=== EXERCISE DATA ===

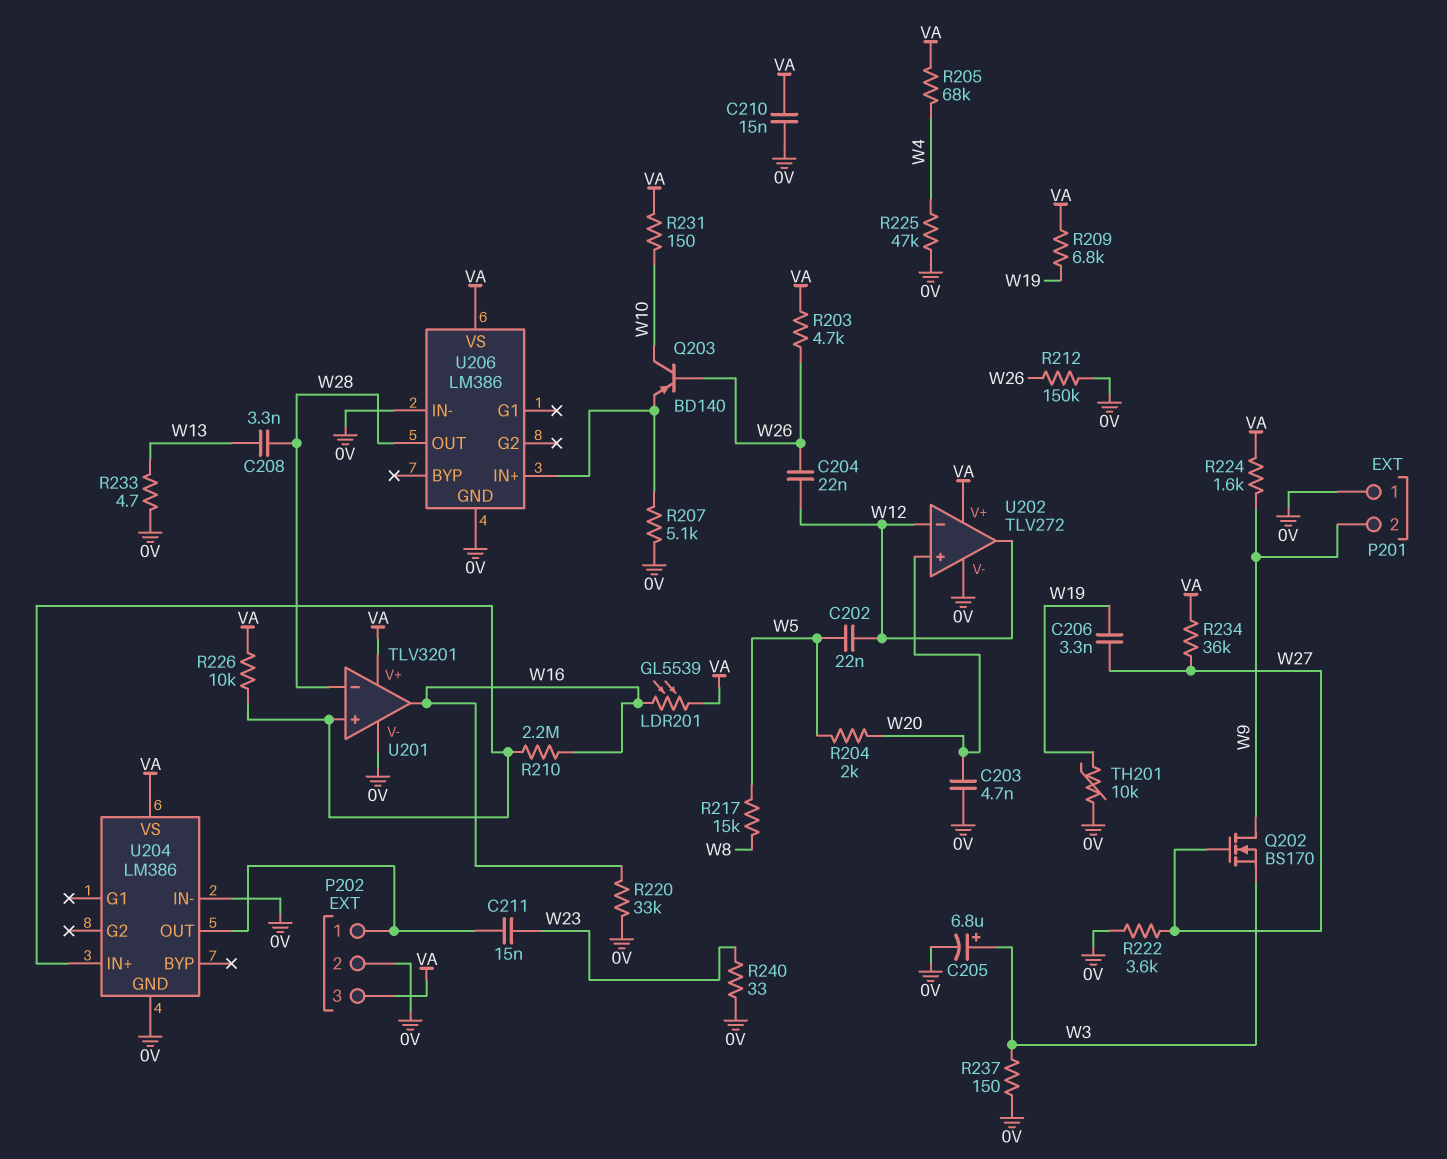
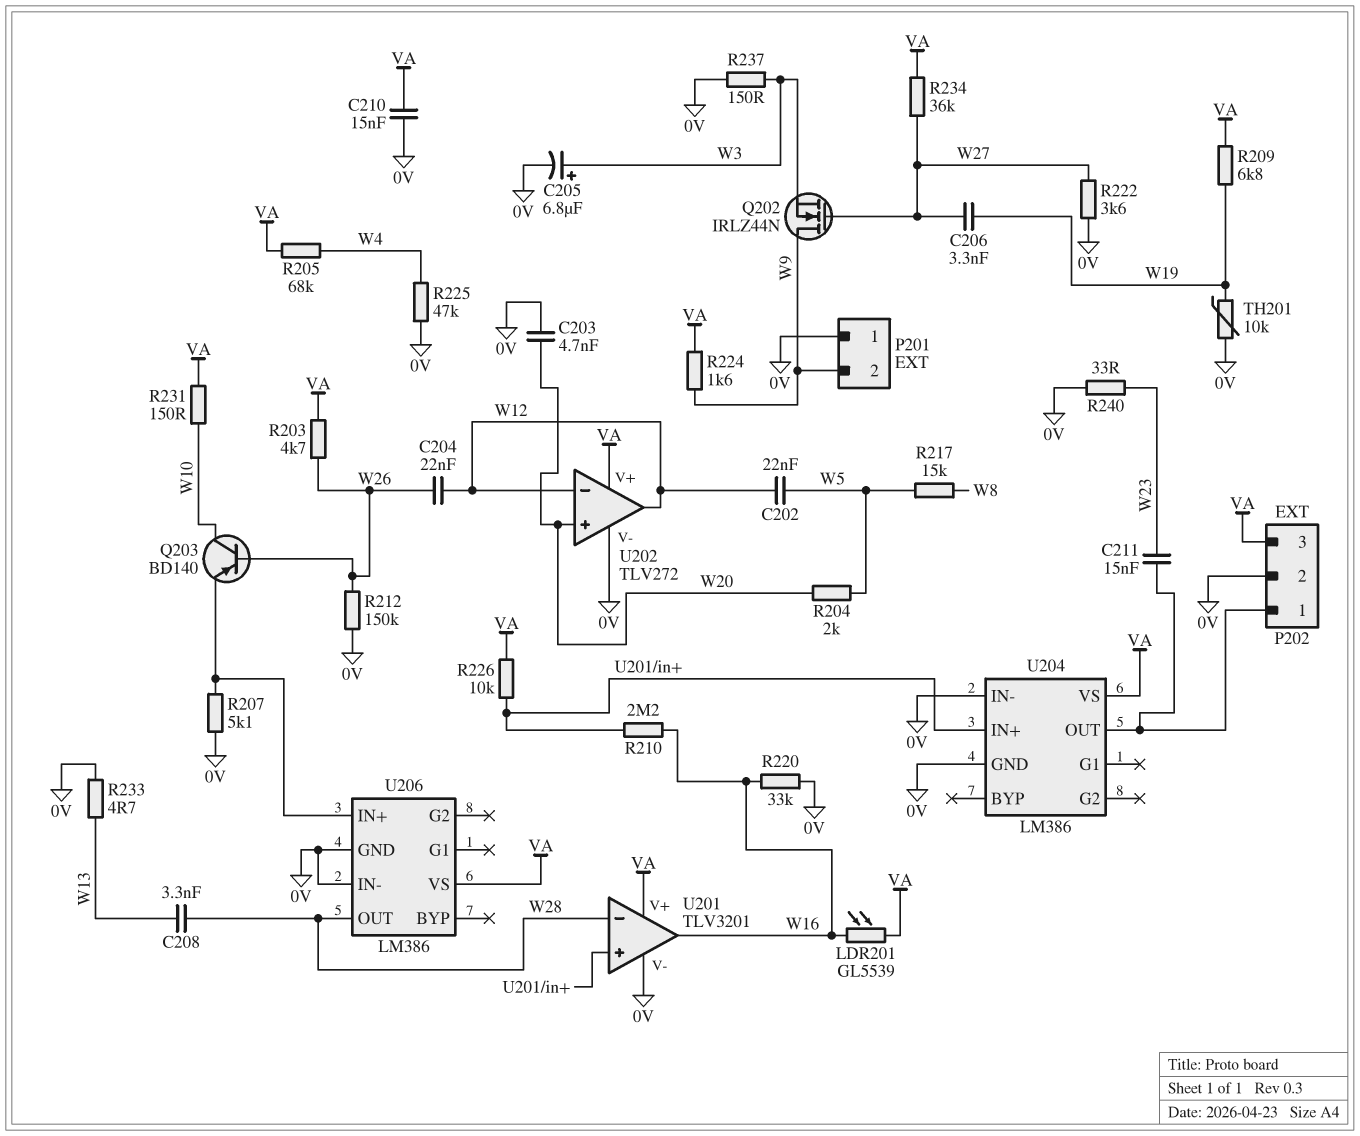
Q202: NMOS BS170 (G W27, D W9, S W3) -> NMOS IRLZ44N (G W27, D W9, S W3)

===
=== EXERCISE DATA ===

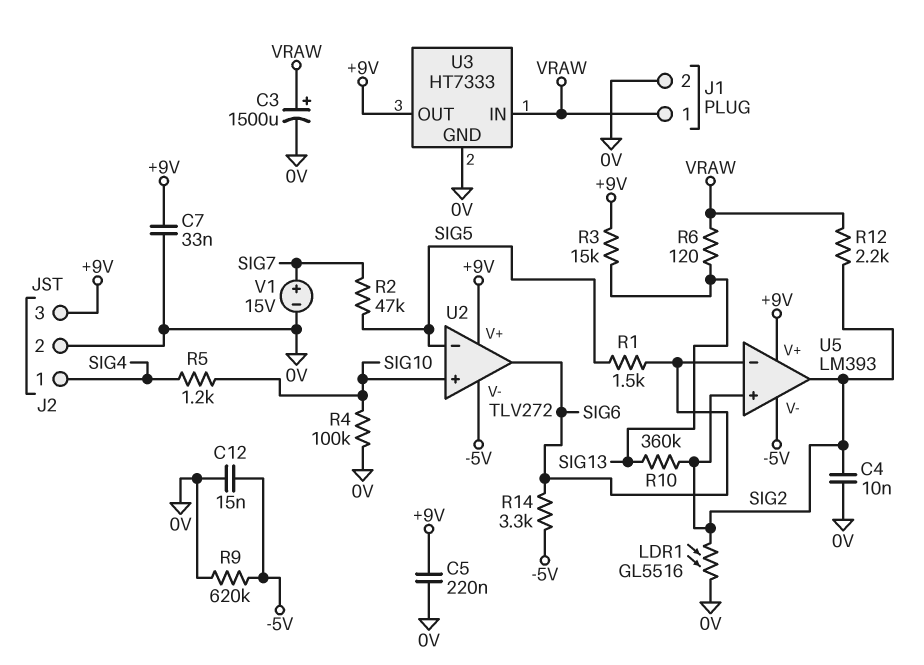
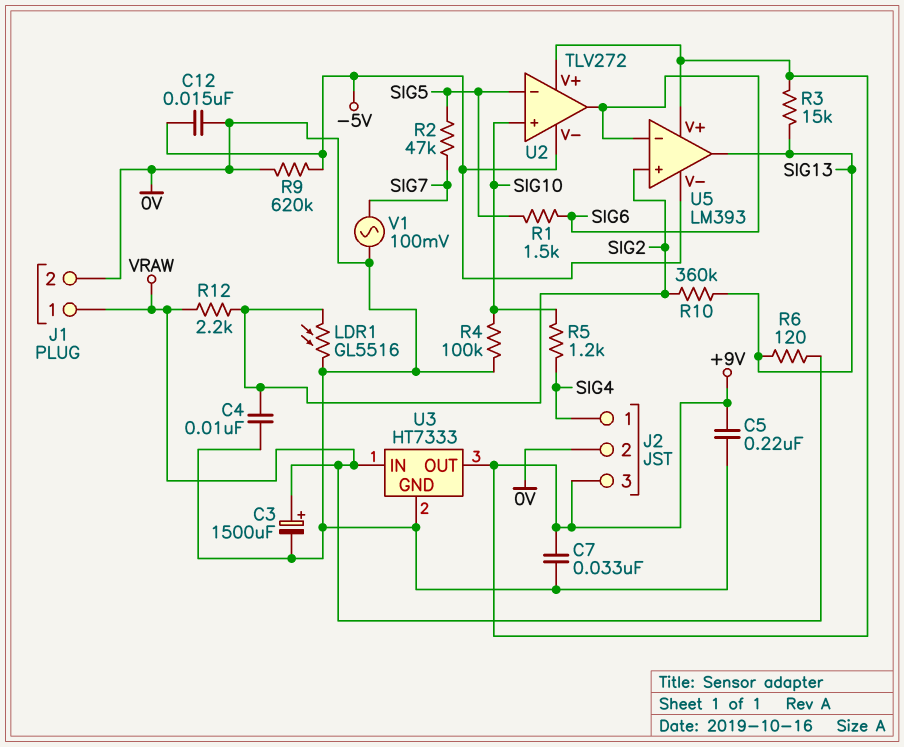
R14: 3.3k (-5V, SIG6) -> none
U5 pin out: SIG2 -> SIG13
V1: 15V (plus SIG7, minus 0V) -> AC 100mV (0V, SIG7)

===
=== EXERCISE DATA ===

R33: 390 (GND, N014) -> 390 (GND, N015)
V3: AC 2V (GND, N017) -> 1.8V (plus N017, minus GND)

===

INSTRUCTIONS TO FOLLOW
Report how many lines above contain the string "plus". Please write the number only.

YOUR SOLUTION
2